# DO THIS
Tally the lines in the items below that contain the string "shortInstrumentName". Reply with the number alone.

Stored records:
━━━

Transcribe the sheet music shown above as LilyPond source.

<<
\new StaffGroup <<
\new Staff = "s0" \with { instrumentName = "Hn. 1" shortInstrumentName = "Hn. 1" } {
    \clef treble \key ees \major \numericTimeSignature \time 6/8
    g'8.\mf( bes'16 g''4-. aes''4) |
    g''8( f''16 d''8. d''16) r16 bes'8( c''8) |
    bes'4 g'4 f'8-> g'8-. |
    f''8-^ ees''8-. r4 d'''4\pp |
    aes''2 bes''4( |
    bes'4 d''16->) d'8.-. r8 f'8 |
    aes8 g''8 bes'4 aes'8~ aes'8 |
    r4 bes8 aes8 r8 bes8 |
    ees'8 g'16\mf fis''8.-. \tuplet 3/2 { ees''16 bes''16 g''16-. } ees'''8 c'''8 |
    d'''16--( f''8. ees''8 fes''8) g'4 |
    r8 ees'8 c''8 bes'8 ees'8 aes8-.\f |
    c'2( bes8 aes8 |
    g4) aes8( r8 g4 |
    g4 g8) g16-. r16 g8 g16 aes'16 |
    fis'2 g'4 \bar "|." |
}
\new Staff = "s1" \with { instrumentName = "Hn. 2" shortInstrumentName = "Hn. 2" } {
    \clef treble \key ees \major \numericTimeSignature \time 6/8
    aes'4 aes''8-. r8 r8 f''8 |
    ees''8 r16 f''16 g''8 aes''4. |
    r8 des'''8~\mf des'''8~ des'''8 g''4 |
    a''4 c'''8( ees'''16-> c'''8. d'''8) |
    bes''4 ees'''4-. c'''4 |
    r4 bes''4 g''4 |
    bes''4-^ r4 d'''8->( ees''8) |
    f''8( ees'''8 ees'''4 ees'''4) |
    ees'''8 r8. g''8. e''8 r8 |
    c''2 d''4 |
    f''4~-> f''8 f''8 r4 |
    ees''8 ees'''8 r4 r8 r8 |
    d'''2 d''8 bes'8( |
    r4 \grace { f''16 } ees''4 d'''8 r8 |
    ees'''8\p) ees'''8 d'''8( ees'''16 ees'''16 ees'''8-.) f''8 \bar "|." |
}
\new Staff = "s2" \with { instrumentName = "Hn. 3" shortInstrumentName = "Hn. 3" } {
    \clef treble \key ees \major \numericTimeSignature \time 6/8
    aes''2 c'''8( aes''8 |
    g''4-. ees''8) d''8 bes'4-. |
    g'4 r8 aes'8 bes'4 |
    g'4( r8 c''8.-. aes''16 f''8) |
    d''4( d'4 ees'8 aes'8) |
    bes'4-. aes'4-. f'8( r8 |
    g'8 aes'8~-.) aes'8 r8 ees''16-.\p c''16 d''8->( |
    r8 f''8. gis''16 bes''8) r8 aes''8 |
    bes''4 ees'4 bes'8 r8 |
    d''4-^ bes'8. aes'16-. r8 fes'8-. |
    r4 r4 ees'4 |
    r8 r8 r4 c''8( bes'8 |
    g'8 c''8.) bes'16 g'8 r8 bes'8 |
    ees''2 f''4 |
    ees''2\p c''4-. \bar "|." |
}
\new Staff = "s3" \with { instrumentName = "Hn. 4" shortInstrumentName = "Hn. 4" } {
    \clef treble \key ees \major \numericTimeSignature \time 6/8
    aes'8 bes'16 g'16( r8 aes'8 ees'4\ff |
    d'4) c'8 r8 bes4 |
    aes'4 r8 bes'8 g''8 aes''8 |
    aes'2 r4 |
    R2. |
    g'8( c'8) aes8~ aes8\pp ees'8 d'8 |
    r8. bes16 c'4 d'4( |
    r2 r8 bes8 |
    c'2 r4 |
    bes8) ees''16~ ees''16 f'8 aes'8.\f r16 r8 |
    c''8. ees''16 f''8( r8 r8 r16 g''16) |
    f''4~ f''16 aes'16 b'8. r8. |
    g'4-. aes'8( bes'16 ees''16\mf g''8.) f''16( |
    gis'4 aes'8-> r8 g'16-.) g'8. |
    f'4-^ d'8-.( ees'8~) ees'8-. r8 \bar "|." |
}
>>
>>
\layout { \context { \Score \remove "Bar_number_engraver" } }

━━━

# WORKED SOLUTION
4